Assignment> Output nothing but the lines from the first line of the listing below through the line containing "(693, 506) = (585, 545): brown", printed exactly and free of pictures.

****************************************

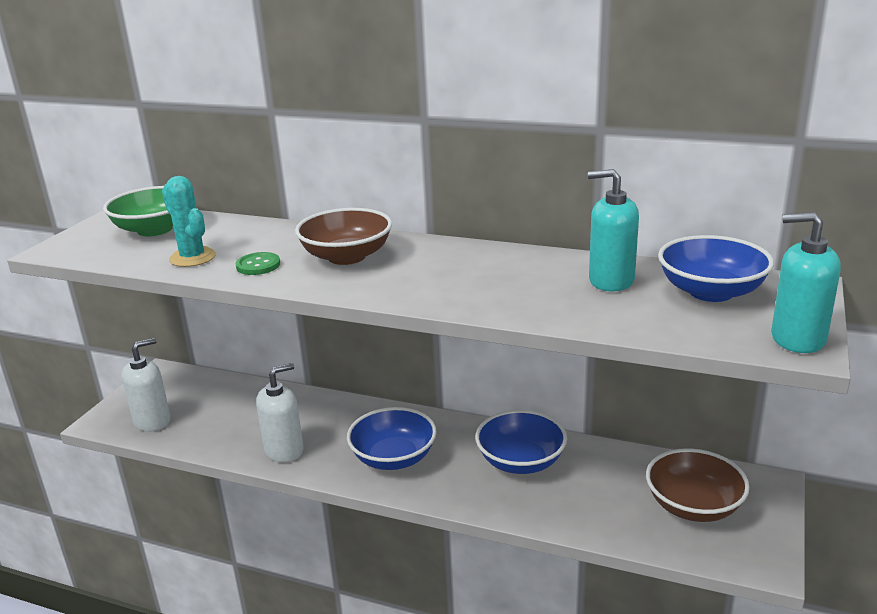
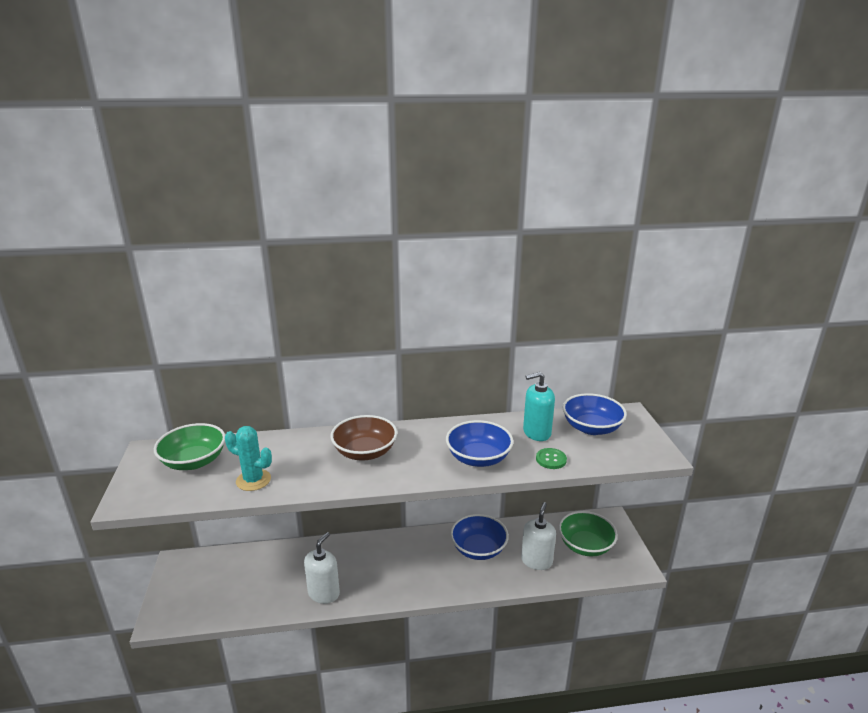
camera: 30 degrees left, 0 degrees up
(152, 421) = (203, 604): white soap dispenser -> white soap dispenser (536, 561)
(258, 265) = (310, 475): green button -> green button (551, 459)
(393, 458) = (401, 573): blue bowl -> blue bowl (478, 458)
(693, 506) = (585, 545): brown bowl -> green bowl
(797, 339) = (654, 449): turquoise soap dispenser -> none

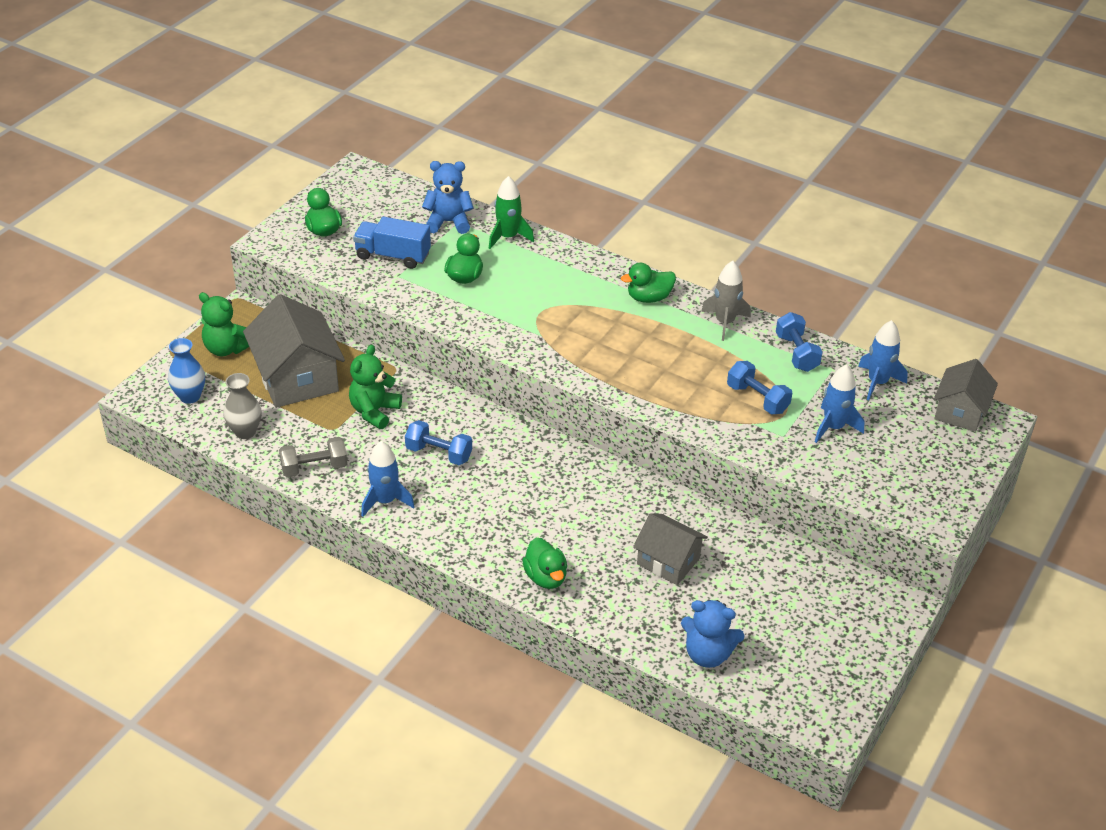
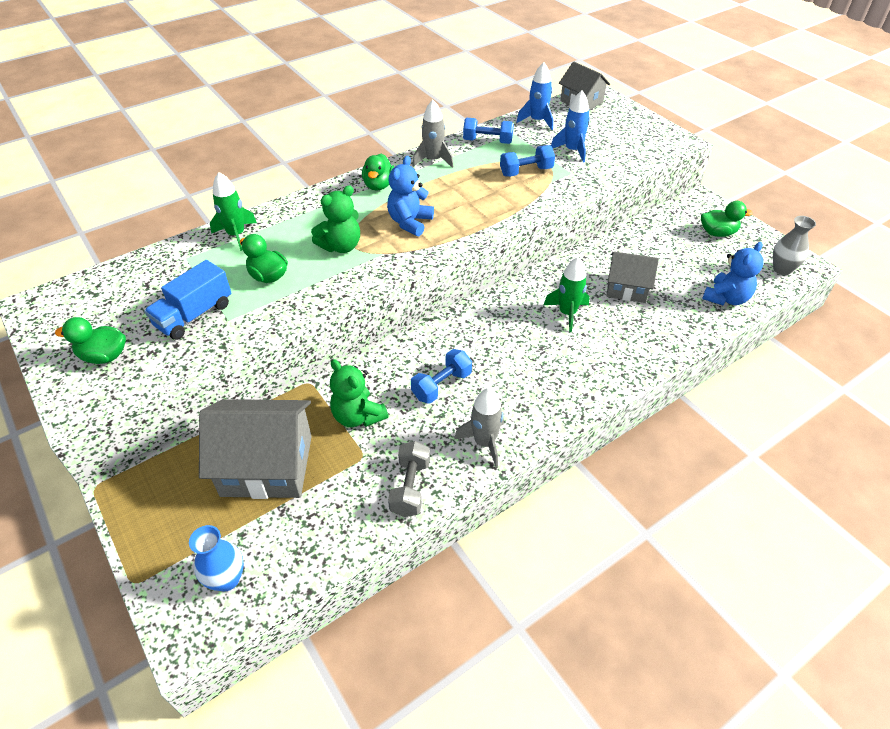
camera: 65 degrees left, 5 degrees up
(226, 348) = (173, 519): green teddy bear -> green teddy bear (341, 246)
(245, 432) = (320, 536): grey vase -> grey vase (782, 269)
(385, 501) = (484, 442): blue rocket -> grey rocket
(448, 222) = (180, 264): blue teddy bear -> blue teddy bear (410, 222)
(545, 577) = (621, 361): green duck -> green duck (717, 233)
(594, 520) = (567, 313): none -> green rocket
(668, 561) = (627, 288): grey house -> grey house turned 45 degrees clockwise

****************************************

Result for this task>
camera: 30 degrees left, 0 degrees up
(152, 421) = (203, 604): white soap dispenser -> white soap dispenser (536, 561)
(258, 265) = (310, 475): green button -> green button (551, 459)
(393, 458) = (401, 573): blue bowl -> blue bowl (478, 458)
(693, 506) = (585, 545): brown bowl -> green bowl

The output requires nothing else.